The entries below contain a line with "(488, 293) = (244, 476): orange" and a line with "(748, 343) = (298, 620): turquoise". Retype exactly everything from the first down to the second, both included, and nothing else.

Available records >>
________________________________________

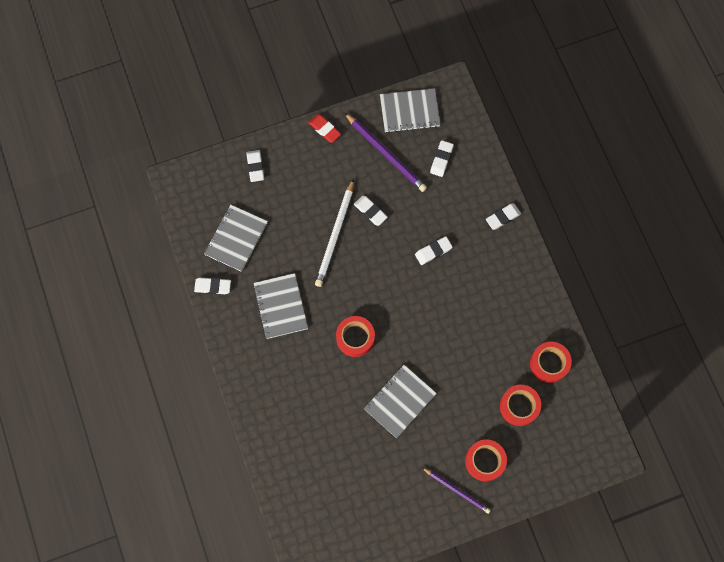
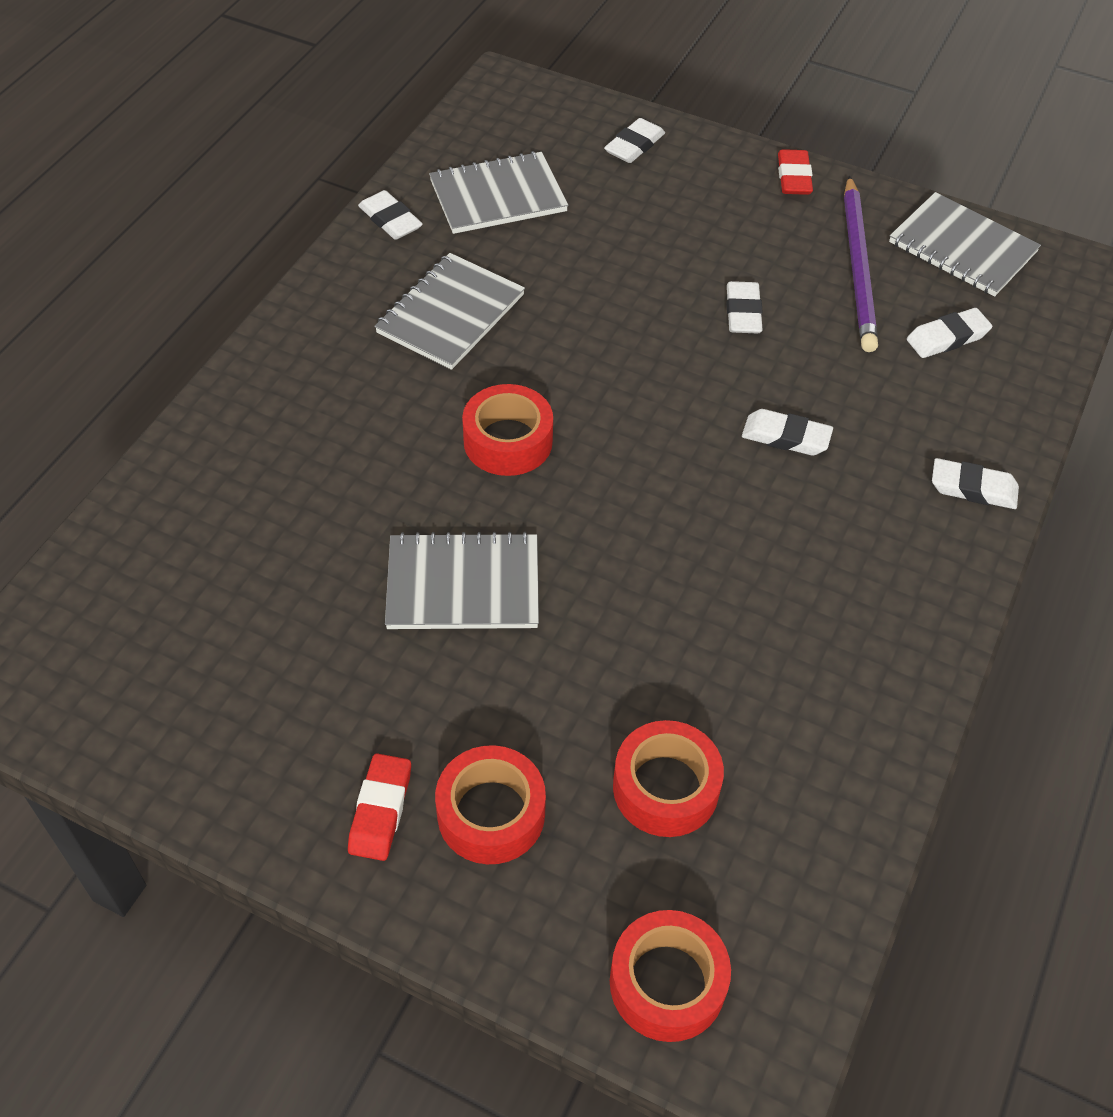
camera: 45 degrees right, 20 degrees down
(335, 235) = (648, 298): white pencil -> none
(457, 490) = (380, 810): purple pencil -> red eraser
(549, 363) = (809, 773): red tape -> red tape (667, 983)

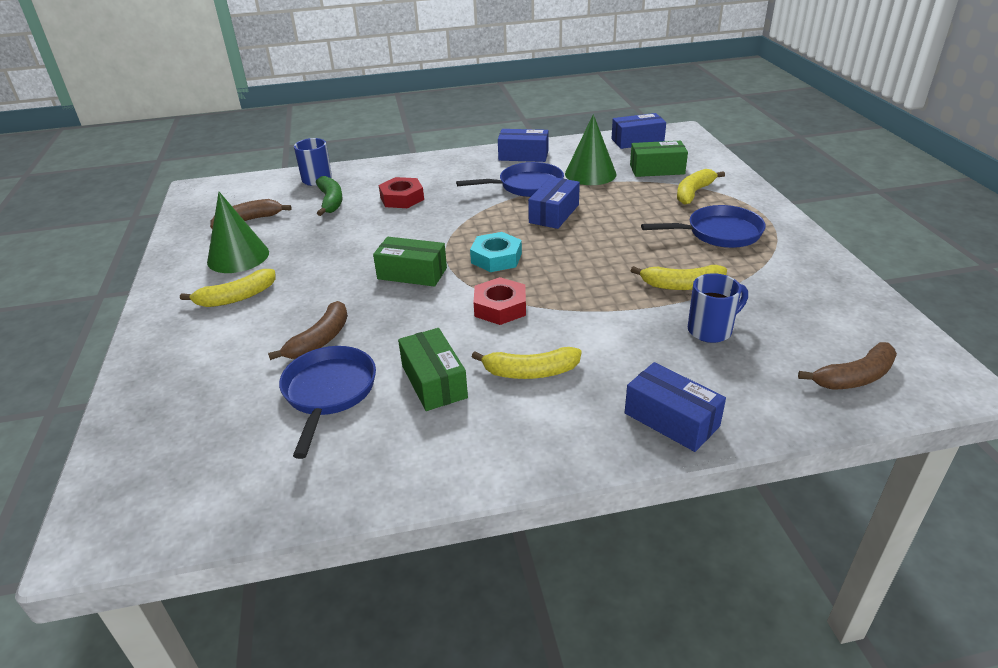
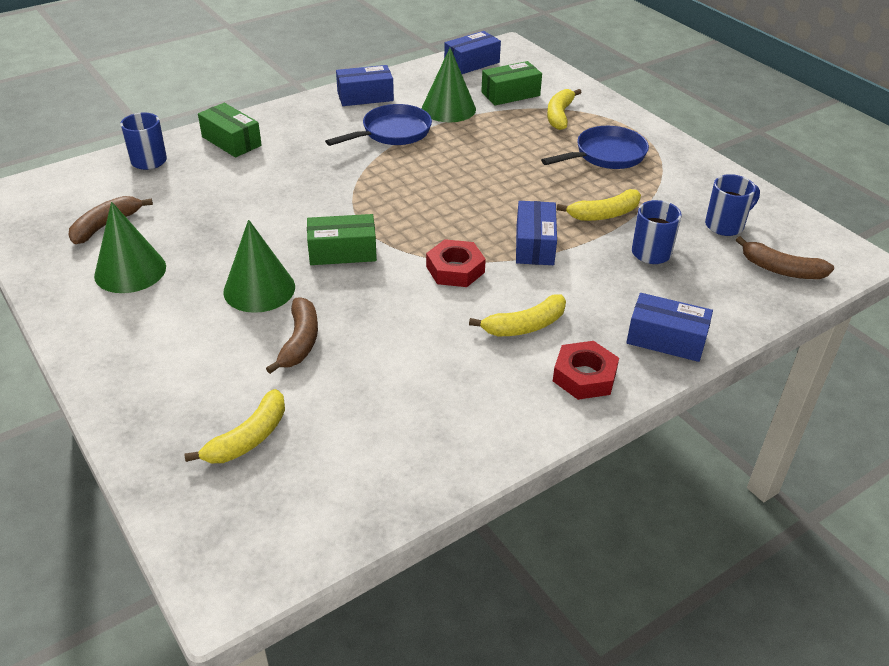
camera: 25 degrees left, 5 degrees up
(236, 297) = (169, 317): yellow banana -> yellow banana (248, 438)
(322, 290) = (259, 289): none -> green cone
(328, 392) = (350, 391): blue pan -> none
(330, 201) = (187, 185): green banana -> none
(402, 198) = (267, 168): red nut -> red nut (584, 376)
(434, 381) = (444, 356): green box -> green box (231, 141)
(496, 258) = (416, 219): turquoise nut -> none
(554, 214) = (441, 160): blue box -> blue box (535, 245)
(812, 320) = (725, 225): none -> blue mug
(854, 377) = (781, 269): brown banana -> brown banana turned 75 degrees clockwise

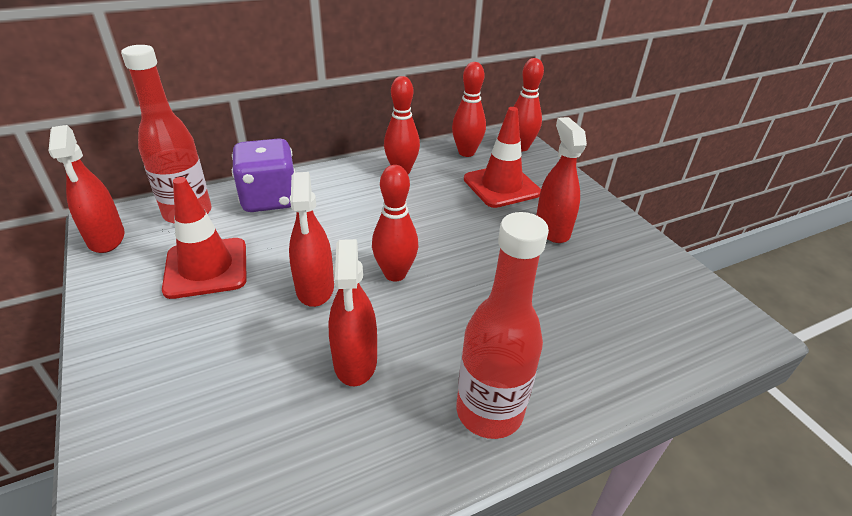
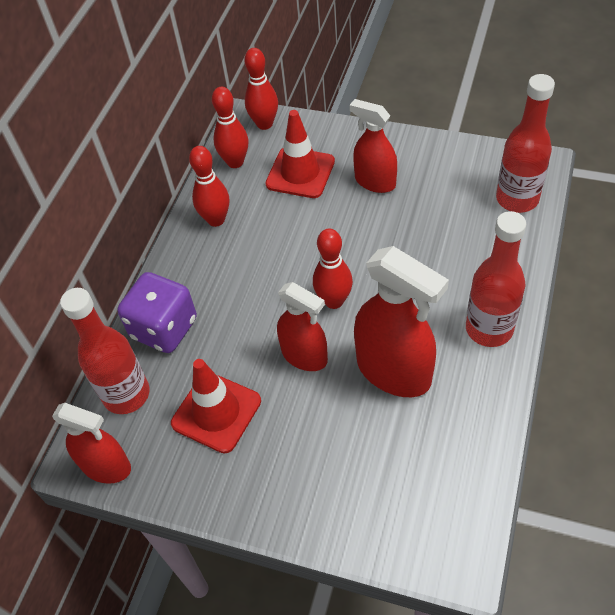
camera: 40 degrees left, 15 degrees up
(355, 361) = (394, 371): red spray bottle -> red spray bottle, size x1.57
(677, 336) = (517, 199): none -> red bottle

________________________________________

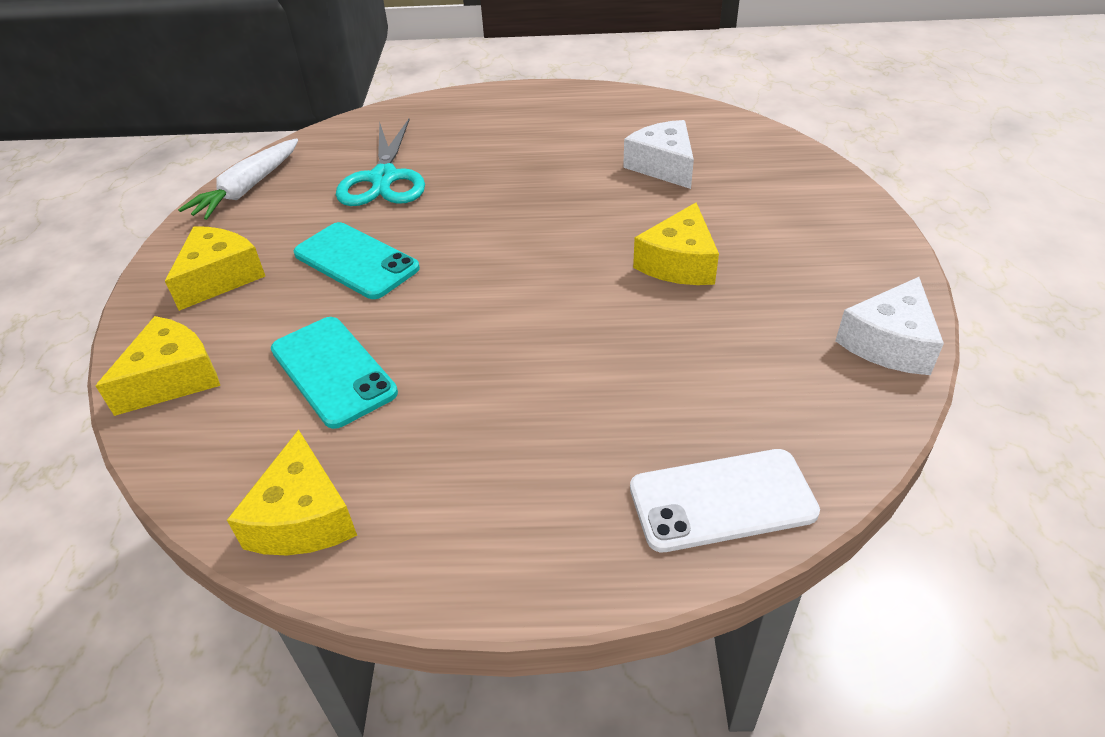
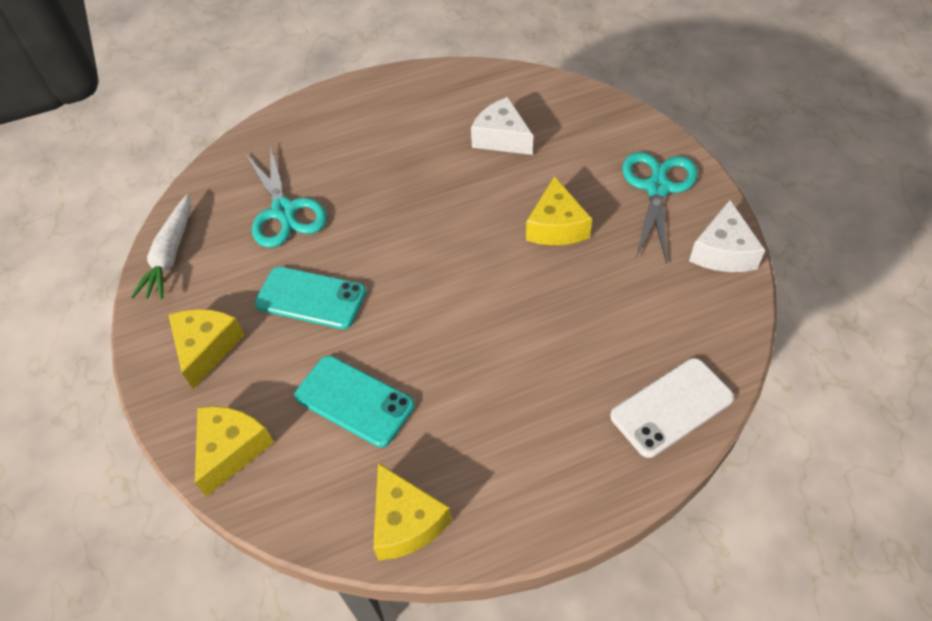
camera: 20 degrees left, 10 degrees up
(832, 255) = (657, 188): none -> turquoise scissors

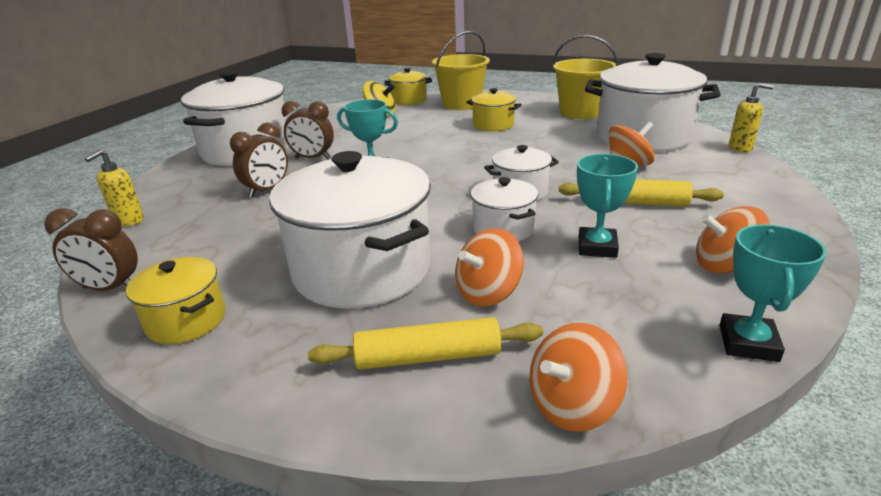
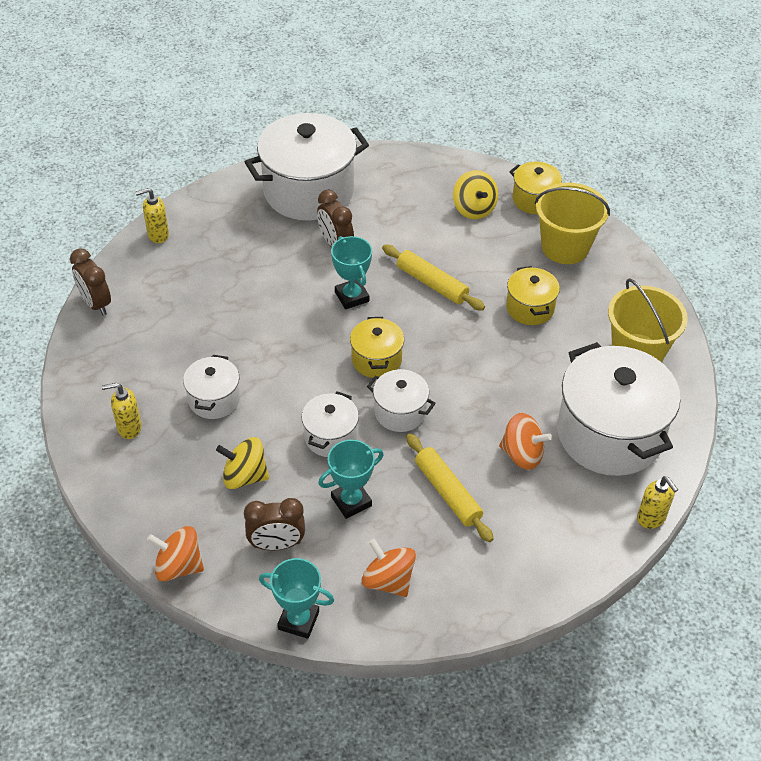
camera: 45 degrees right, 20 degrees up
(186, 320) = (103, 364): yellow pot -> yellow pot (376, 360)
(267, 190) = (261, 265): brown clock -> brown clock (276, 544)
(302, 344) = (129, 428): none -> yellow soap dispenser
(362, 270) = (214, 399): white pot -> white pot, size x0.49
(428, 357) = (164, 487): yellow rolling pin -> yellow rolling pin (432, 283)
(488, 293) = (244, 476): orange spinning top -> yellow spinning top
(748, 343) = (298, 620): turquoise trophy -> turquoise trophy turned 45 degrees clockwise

________________________________________

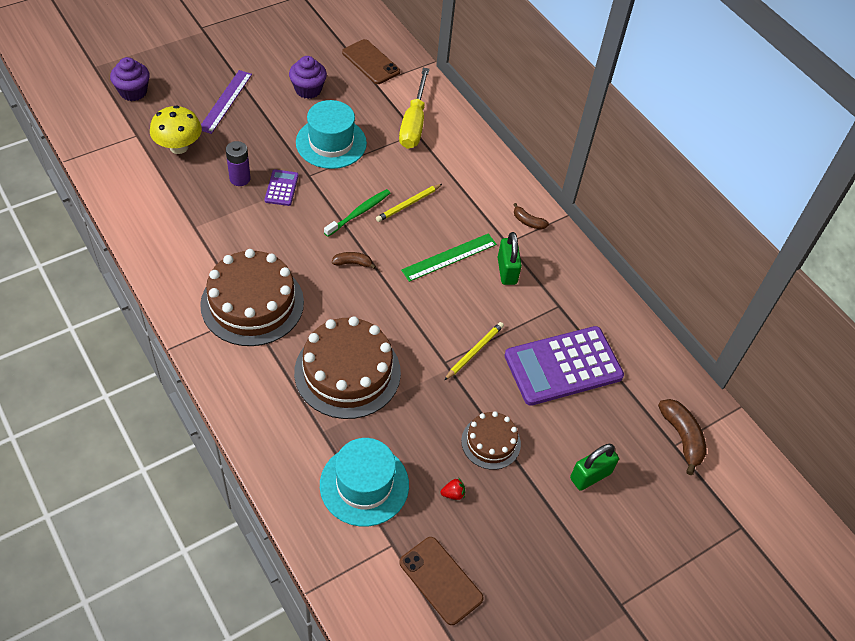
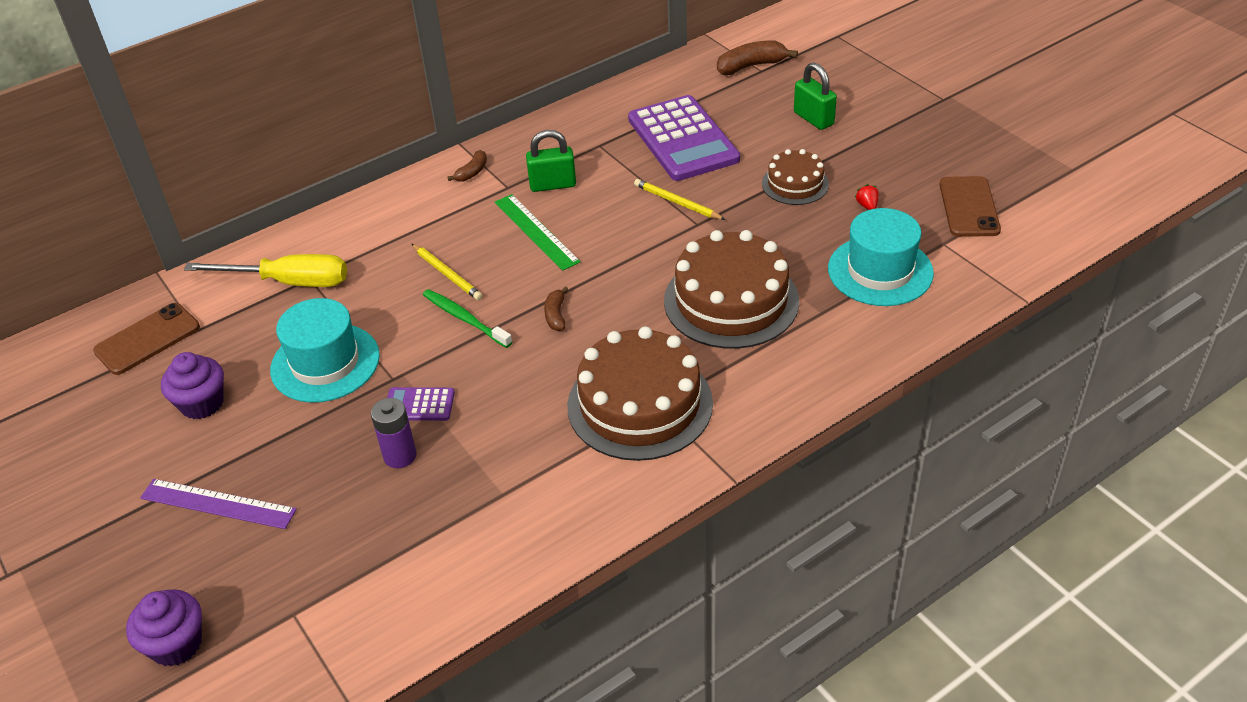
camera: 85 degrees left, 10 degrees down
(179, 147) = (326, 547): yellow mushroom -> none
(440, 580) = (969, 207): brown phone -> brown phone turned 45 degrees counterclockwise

________________________________________

Exercise answer >>
(488, 293) = (244, 476): orange spinning top -> yellow spinning top
(748, 343) = (298, 620): turquoise trophy -> turquoise trophy turned 45 degrees clockwise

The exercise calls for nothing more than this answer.